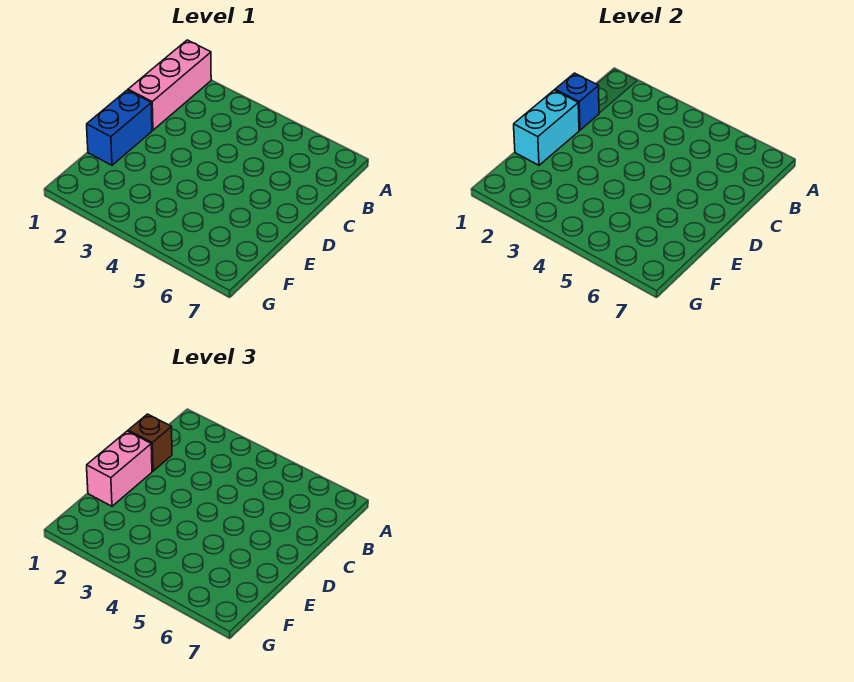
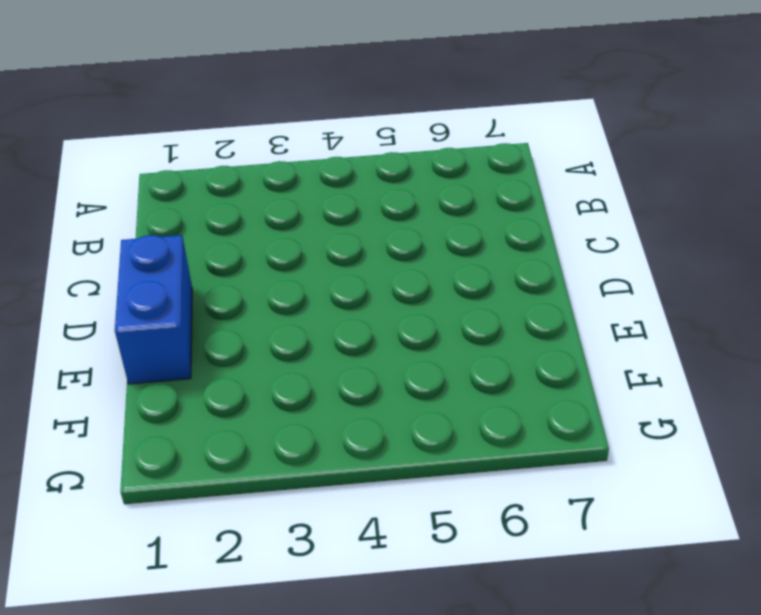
none -> pink brick A1:C1 level 1
none -> blue brick C1 level 2

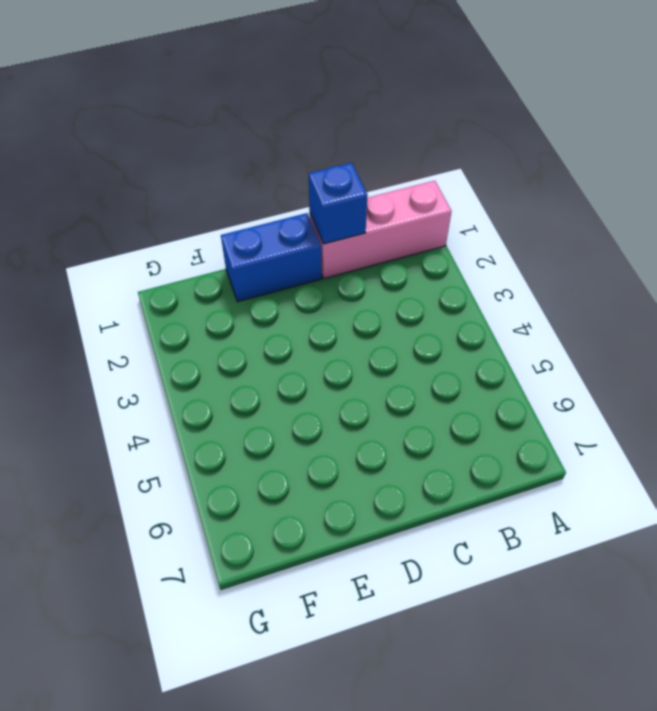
none -> cyan brick D1:E1 level 2
none -> brown brick C1 level 3

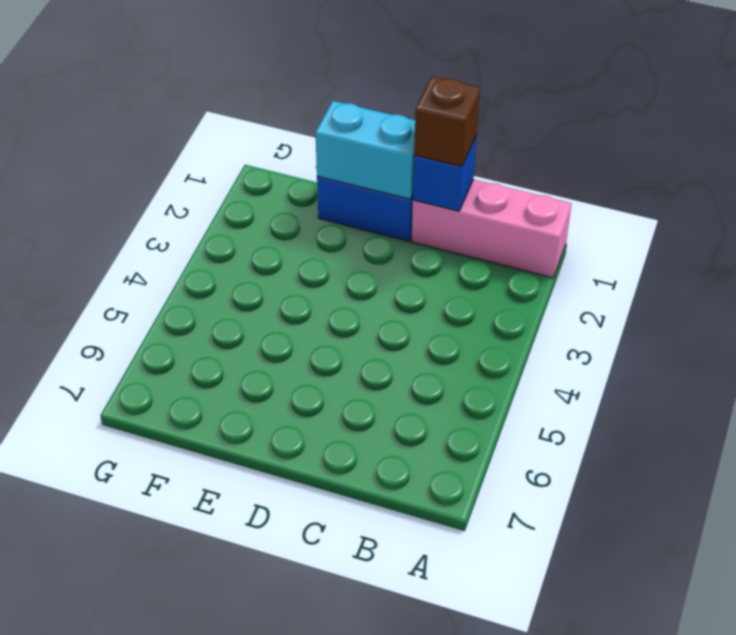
none -> pink brick D1:E1 level 3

▸ **What to produce**:
Which lines above contain the word "pink"? List them.

▸ **Result below**:
none -> pink brick A1:C1 level 1
none -> pink brick D1:E1 level 3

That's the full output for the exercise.